Brief
The listing below must be repeated word for word, without its pictures.

Provided material
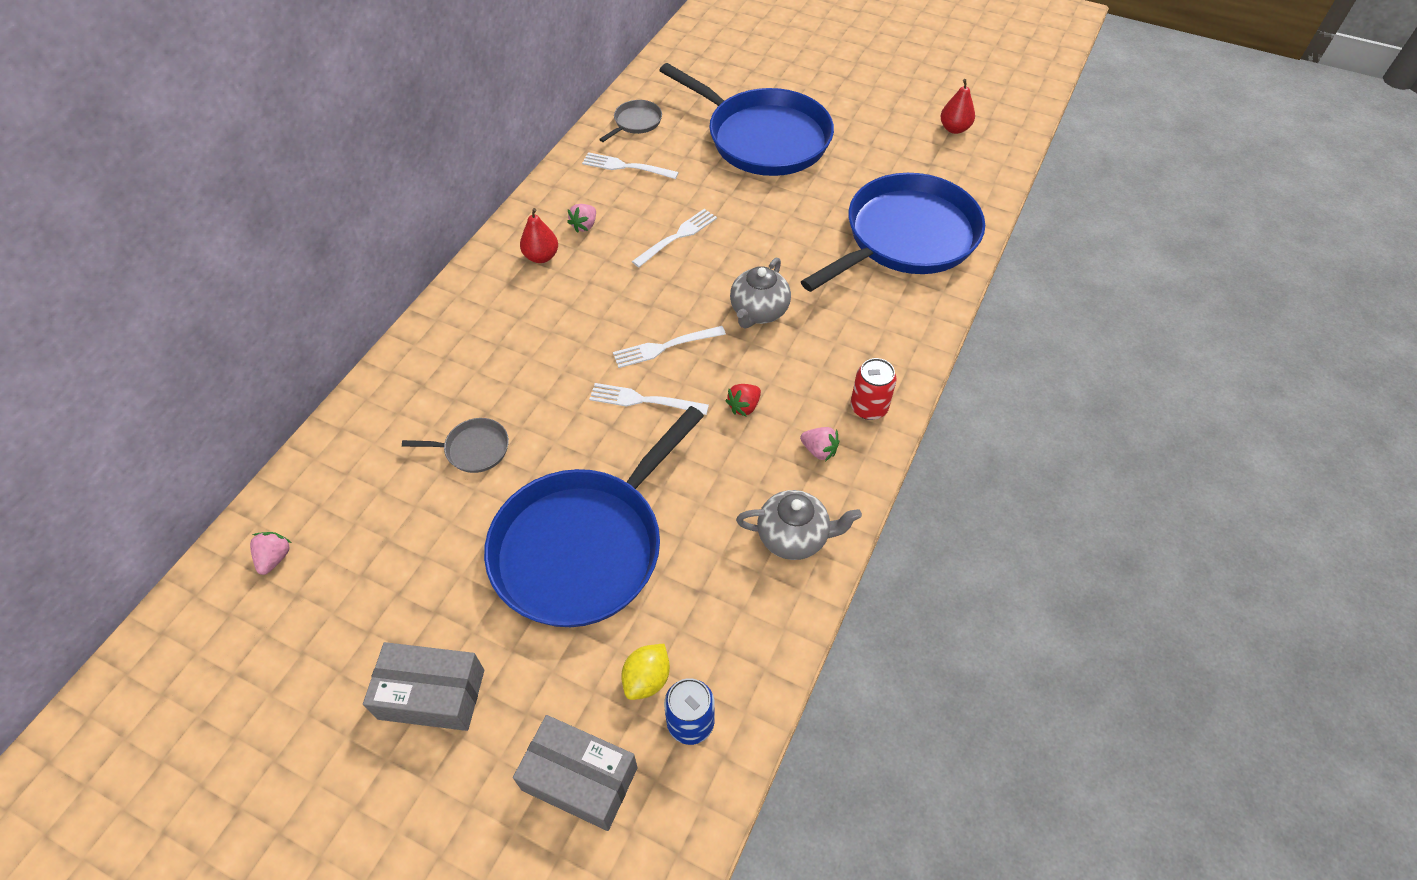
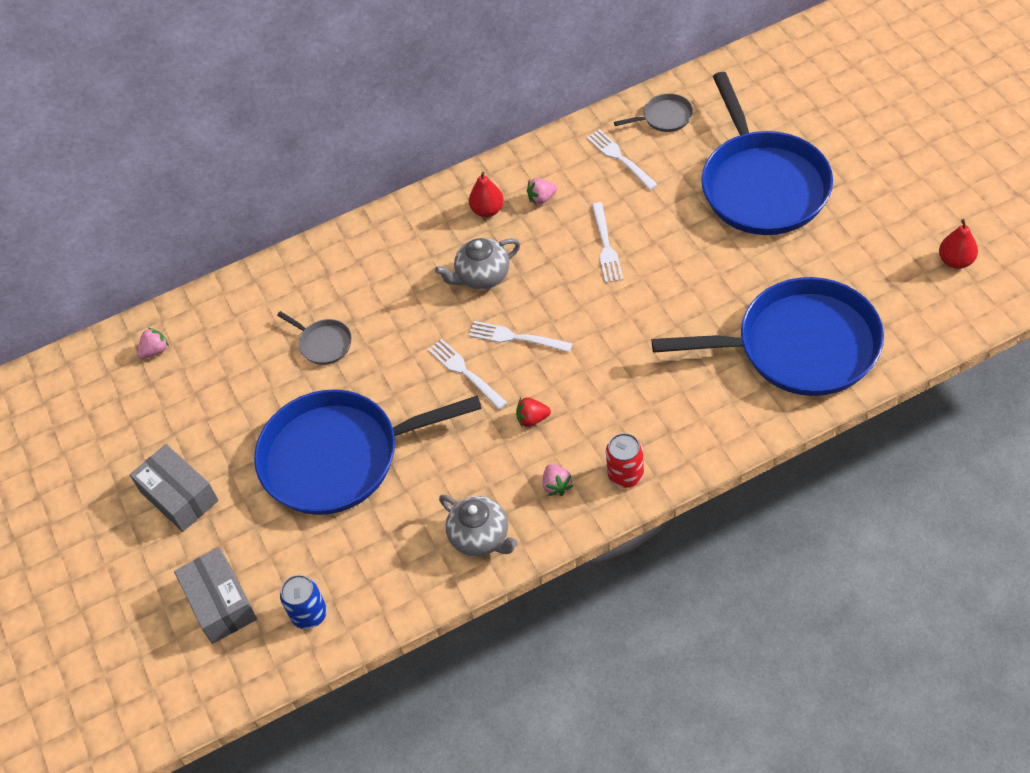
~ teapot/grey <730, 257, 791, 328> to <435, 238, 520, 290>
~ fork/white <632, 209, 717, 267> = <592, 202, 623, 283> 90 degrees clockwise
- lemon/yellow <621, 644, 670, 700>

Answer section
~ teapot/grey <730, 257, 791, 328> to <435, 238, 520, 290>
~ fork/white <632, 209, 717, 267> = <592, 202, 623, 283> 90 degrees clockwise
- lemon/yellow <621, 644, 670, 700>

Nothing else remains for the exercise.